** Start Provided data **

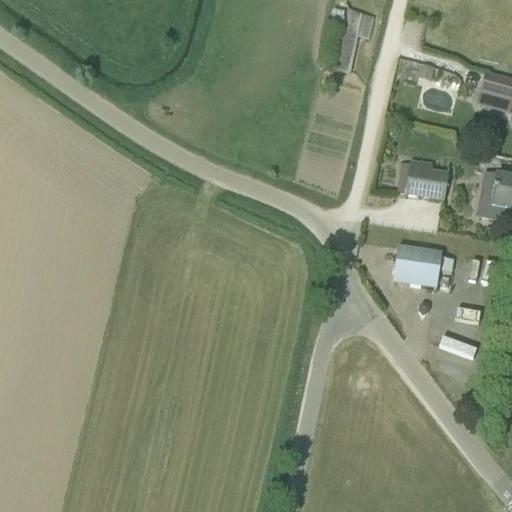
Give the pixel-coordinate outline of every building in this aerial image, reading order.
[(356,40),(368,42),(373,19),(350,14),(339,65),(350,67),(356,40)] [(430,84),(433,72),(420,69),(417,81),(430,84)] [(511,83),(486,75),(476,109),(511,120),(511,83)] [(443,205),(446,185),(447,177),(430,175),(432,168),(409,165),(408,172),(404,199),(443,205)] [(511,180),(484,176),(480,200),(477,220),(506,225),(507,213),(511,214),(511,180)] [(435,294),(438,276),(440,262),(441,257),(397,250),(391,287),(435,294)] [(453,264),(440,262),(438,276),(451,278),(453,264)] [(455,298),(455,306),(482,308),(483,300),(455,298)] [(450,327),(447,335),(483,345),(485,337),(450,327)] [(443,378),(474,390),(483,367),(453,355),(443,378)]
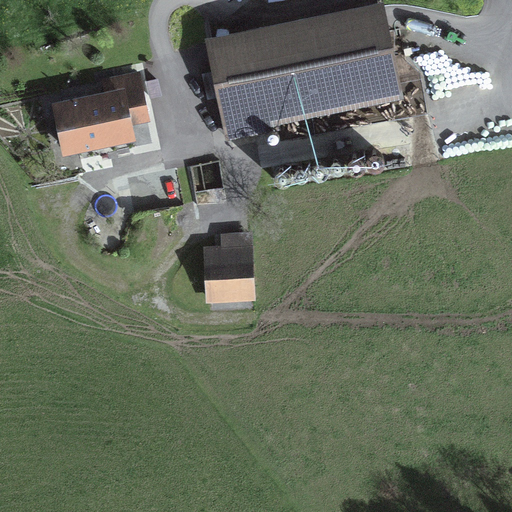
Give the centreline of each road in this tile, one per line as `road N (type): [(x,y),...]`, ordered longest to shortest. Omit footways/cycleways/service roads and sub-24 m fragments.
road 1 (track): [(511,307),(448,328),(192,325),(160,308),(160,276),(239,198),(241,151)]
road 2 (track): [(160,308),(95,278),(65,224),(104,185),(157,151),(184,145),(177,70),(231,30),(329,0)]
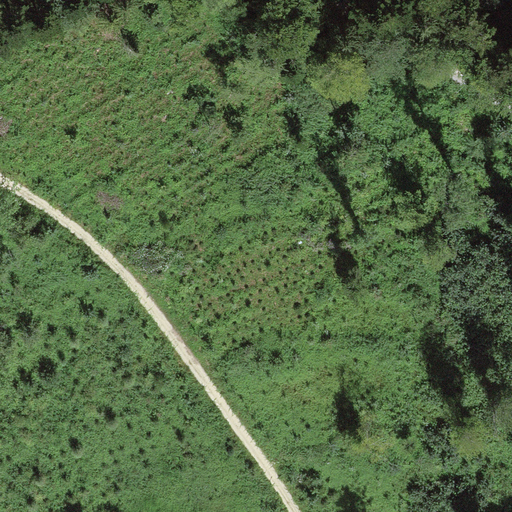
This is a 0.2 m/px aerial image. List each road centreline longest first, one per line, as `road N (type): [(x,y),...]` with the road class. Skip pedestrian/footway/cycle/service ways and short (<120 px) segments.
road 1 (track): [(0,179),(66,213),(242,432),(284,511)]
road 2 (track): [(346,0),(396,45),(511,110)]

** End Provided data **

Stated task – Repeat the lines word for word, everything from the line containing "This is a 0.2" down to the last of the rows.

Task response –
This is a 0.2 m/px aerial image. List each road centreline longest first, one per line, as `road N (type): [(x,y),...]` with the road class. Skip pedestrian/footway/cycle/service ways and short (<120 px) segments.
road 1 (track): [(0,179),(66,213),(242,432),(284,511)]
road 2 (track): [(346,0),(396,45),(511,110)]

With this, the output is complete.